■ Aim of the exercise
An exact transcription of all the data is required, with every image removed.

■ Provided records
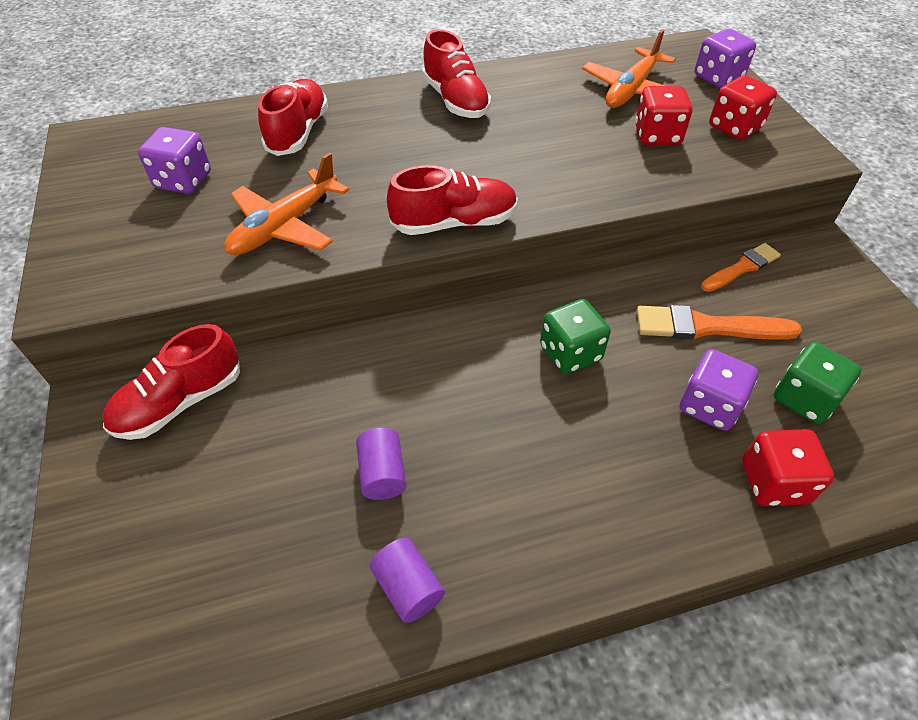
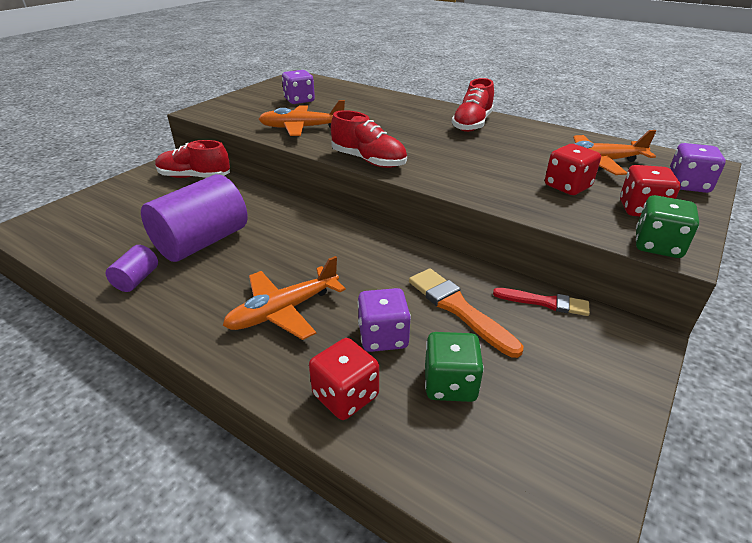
camera: 50 degrees right, 15 degrees down
red shoe [258,79,328,156] -> none
purple cylinder [356,428,406,500] -> purple cylinder [141,174,248,262], size x2.19
green dice [540,299,611,374] -> green dice moved to [636,195,699,258]
orange brush [701,243,781,292] -> red brush [493,288,590,316]
none -> orange plane [223,256,346,340]

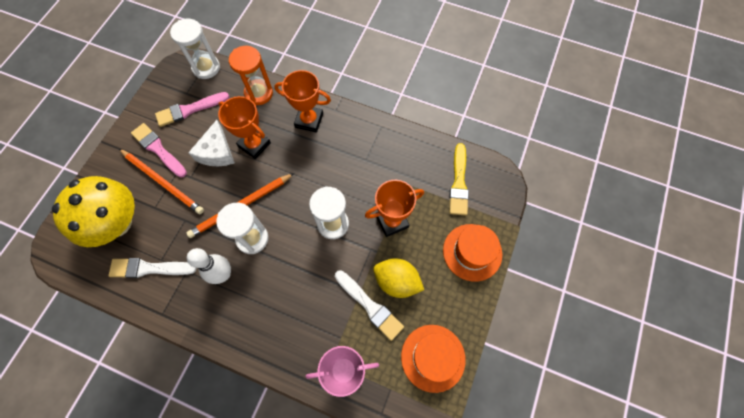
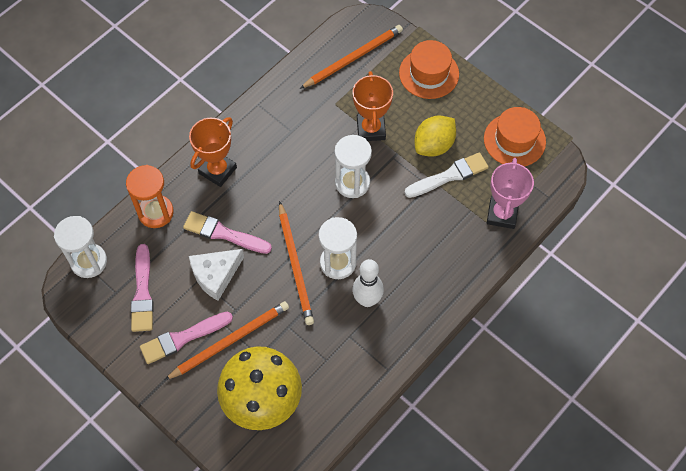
camera: 70 degrees left, 5 degrees down
white brush [108,258,196,278] -> none
white cheese [188,120,235,166] -> white cheese turned 120 degrees clockwise [189,249,244,301]
orange trophy [218,96,271,159] -> pink brush [183,211,272,254]
yellow brush [449,143,469,216] -> orange pencil [300,25,403,89]

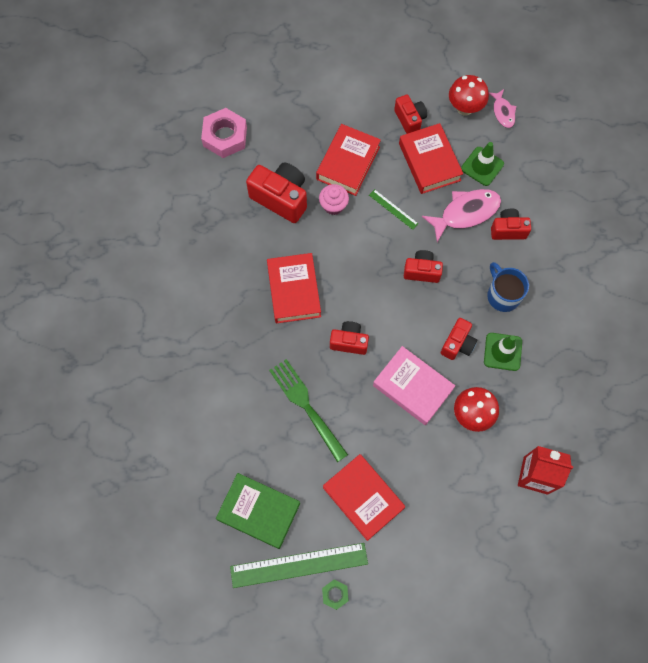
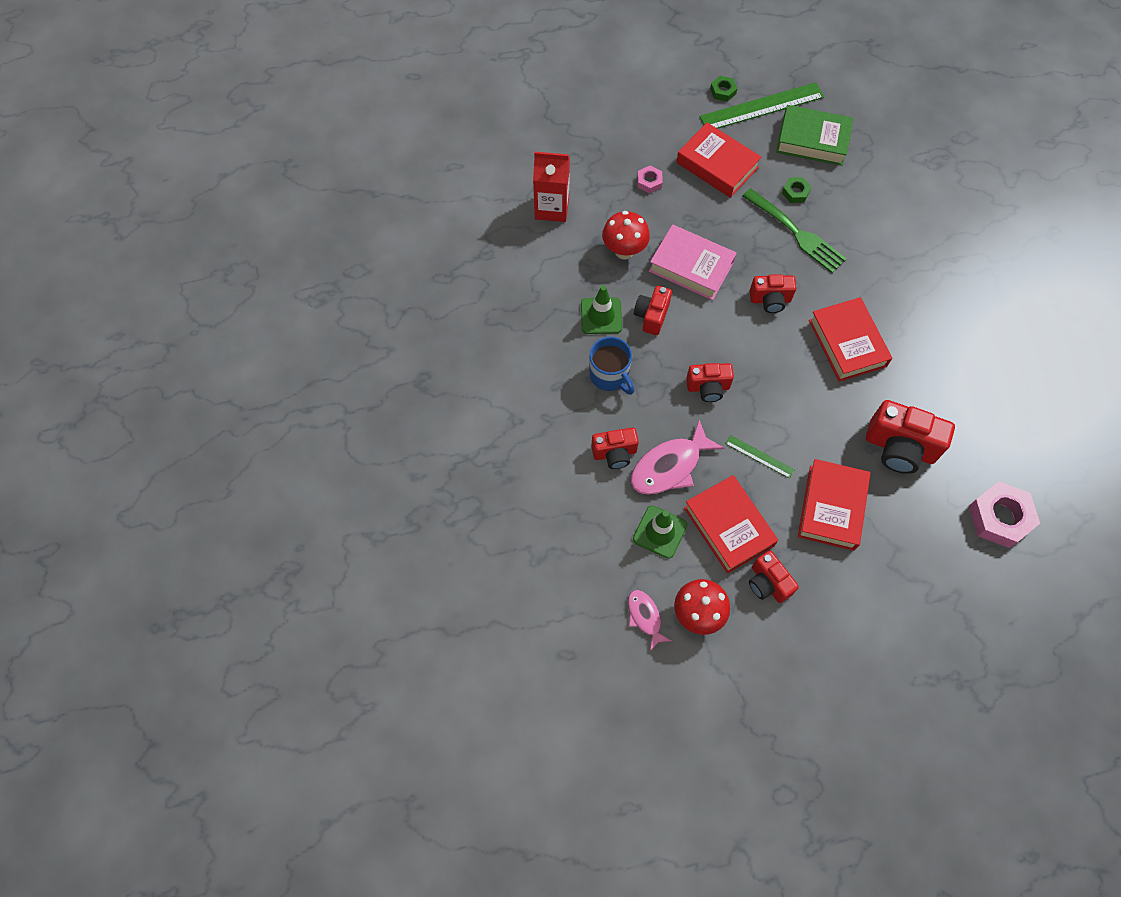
camera: 170 degrees right, 5 degrees down
pink cupcake [319,184,349,215] -> none
none -> pink nut [637,166,663,194]
none -> green nut [782,177,812,203]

■ Reply
camera: 50 degrees right, 15 degrees down
red shoe [258,79,328,156] -> none
purple cylinder [356,428,406,500] -> purple cylinder [141,174,248,262], size x2.19
green dice [540,299,611,374] -> green dice moved to [636,195,699,258]
orange brush [701,243,781,292] -> red brush [493,288,590,316]
none -> orange plane [223,256,346,340]

camera: 70 degrees left, 5 degrees down
white brush [108,258,196,278] -> none
white cheese [188,120,235,166] -> white cheese turned 120 degrees clockwise [189,249,244,301]
orange trophy [218,96,271,159] -> pink brush [183,211,272,254]
yellow brush [449,143,469,216] -> orange pencil [300,25,403,89]

camera: 170 degrees right, 5 degrees down
pink cupcake [319,184,349,215] -> none
none -> pink nut [637,166,663,194]
none -> green nut [782,177,812,203]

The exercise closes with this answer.